Assignment
Copy each line below as it stands, but skip any picture it contains.

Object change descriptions
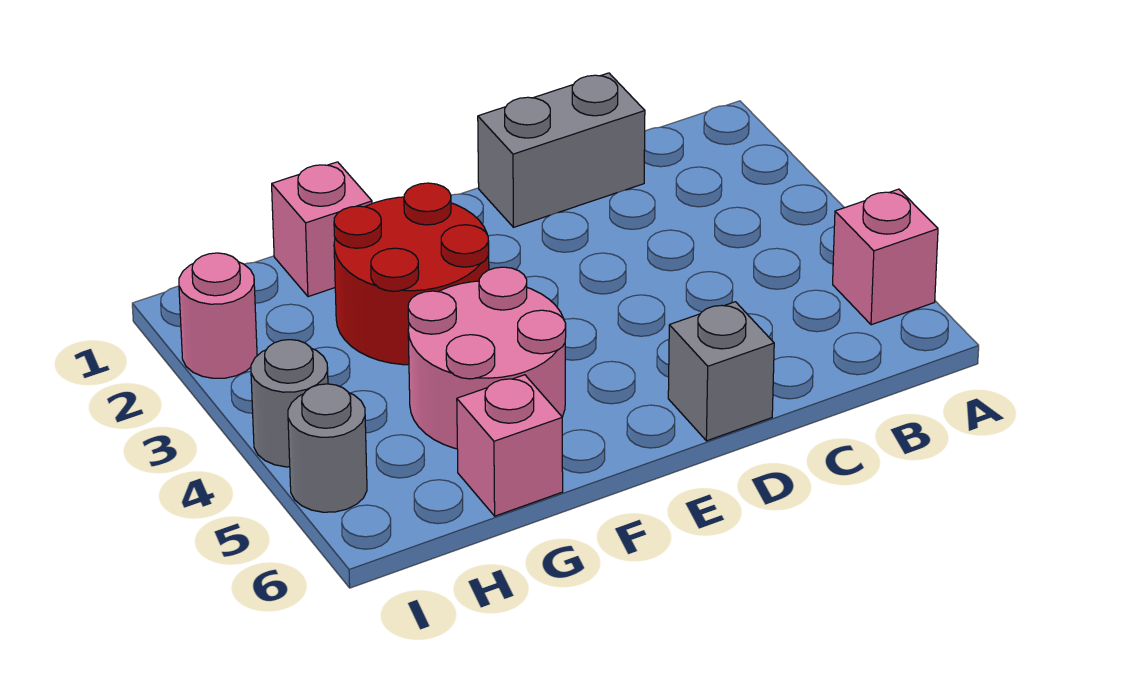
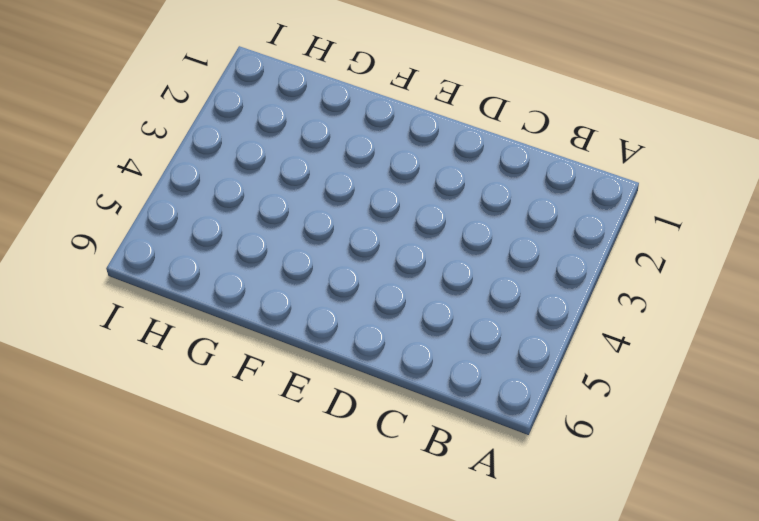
none -> pink brick A5 level 1
none -> grey brick C1:D1 level 1

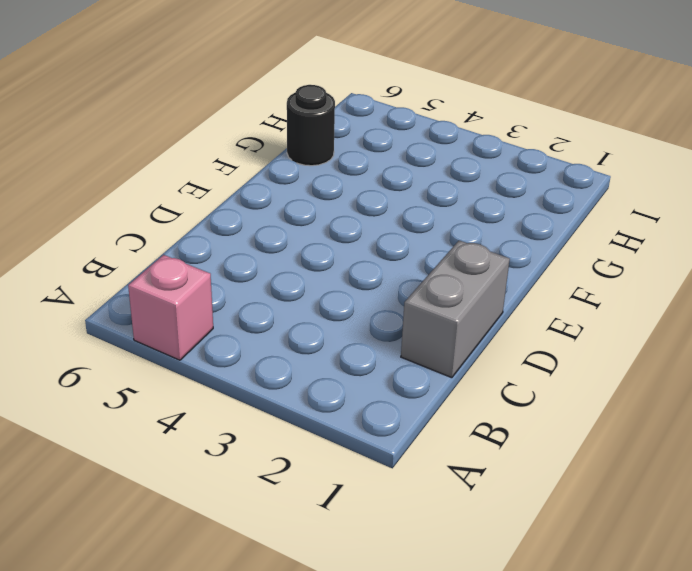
black round brick G6 level 1 -> pink brick G6 level 1
none -> grey brick D6 level 1
none -> red round brick F2:G3 level 1

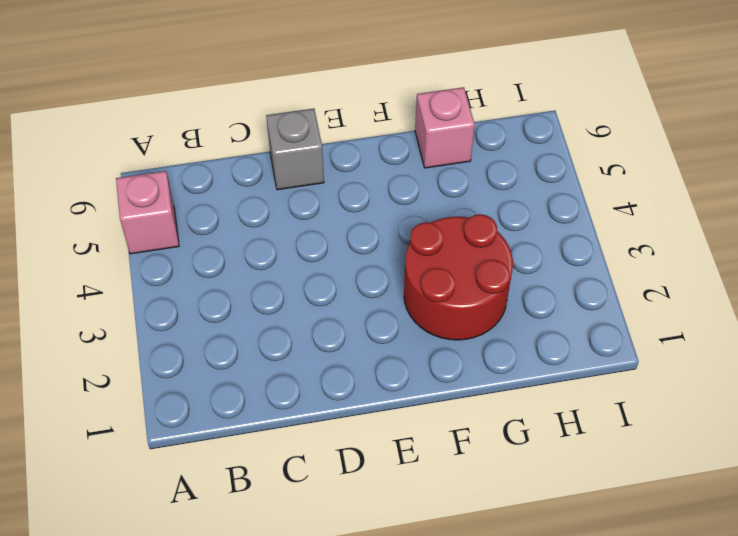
none -> grey brick C1:D1 level 1
none -> pink round brick F4:G5 level 1

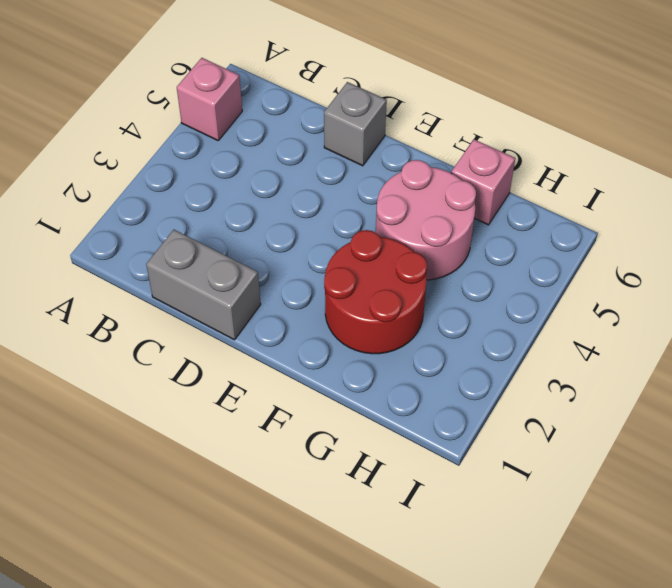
none -> pink brick G1 level 1
none -> pink round brick I2 level 1

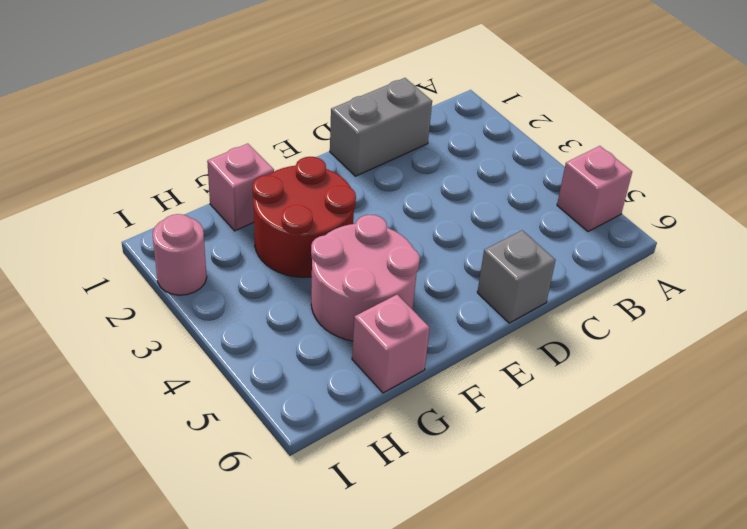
none -> grey round brick I4 level 1
none -> grey round brick I5 level 1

Task result
none -> pink brick A5 level 1
none -> grey brick C1:D1 level 1

black round brick G6 level 1 -> pink brick G6 level 1
none -> grey brick D6 level 1
none -> red round brick F2:G3 level 1

none -> grey brick C1:D1 level 1
none -> pink round brick F4:G5 level 1

none -> pink brick G1 level 1
none -> pink round brick I2 level 1

none -> grey round brick I4 level 1
none -> grey round brick I5 level 1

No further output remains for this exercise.